─── Source information

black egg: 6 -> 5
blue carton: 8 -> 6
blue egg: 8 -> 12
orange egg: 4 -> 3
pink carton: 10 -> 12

──────
─── Source information

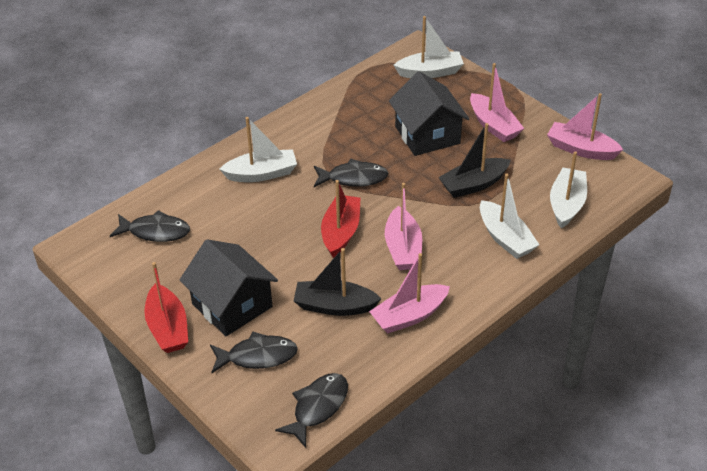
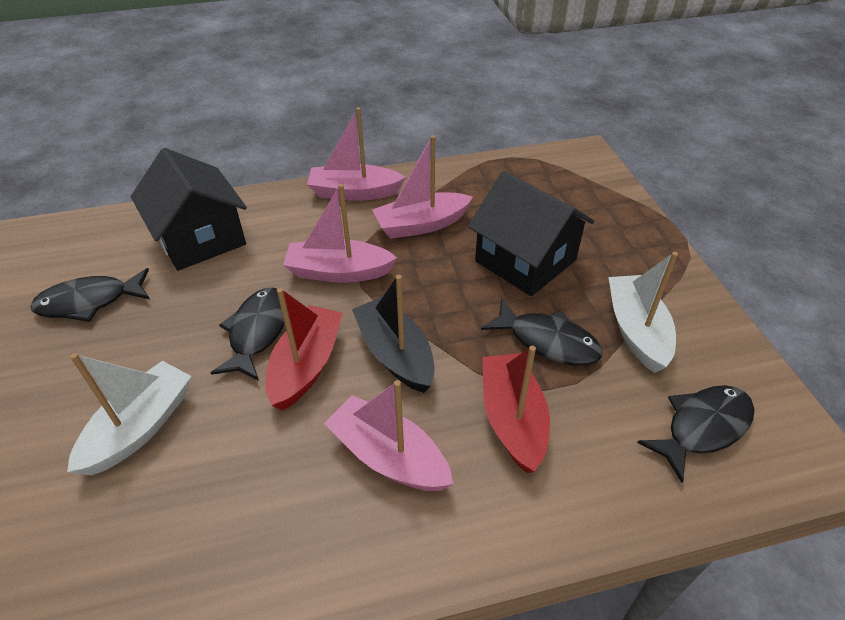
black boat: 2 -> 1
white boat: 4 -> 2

──────
─── Source information

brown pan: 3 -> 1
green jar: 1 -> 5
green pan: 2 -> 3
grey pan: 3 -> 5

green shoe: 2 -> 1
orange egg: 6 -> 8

──────

▶ **Assigned task**
Write out exactly the lines that fall from the line with "black egg: 6 -> 5" to the line with "pink carton: 10 -> 12" in the records above, keeping both ends.

▶ **Response for this exercise**
black egg: 6 -> 5
blue carton: 8 -> 6
blue egg: 8 -> 12
orange egg: 4 -> 3
pink carton: 10 -> 12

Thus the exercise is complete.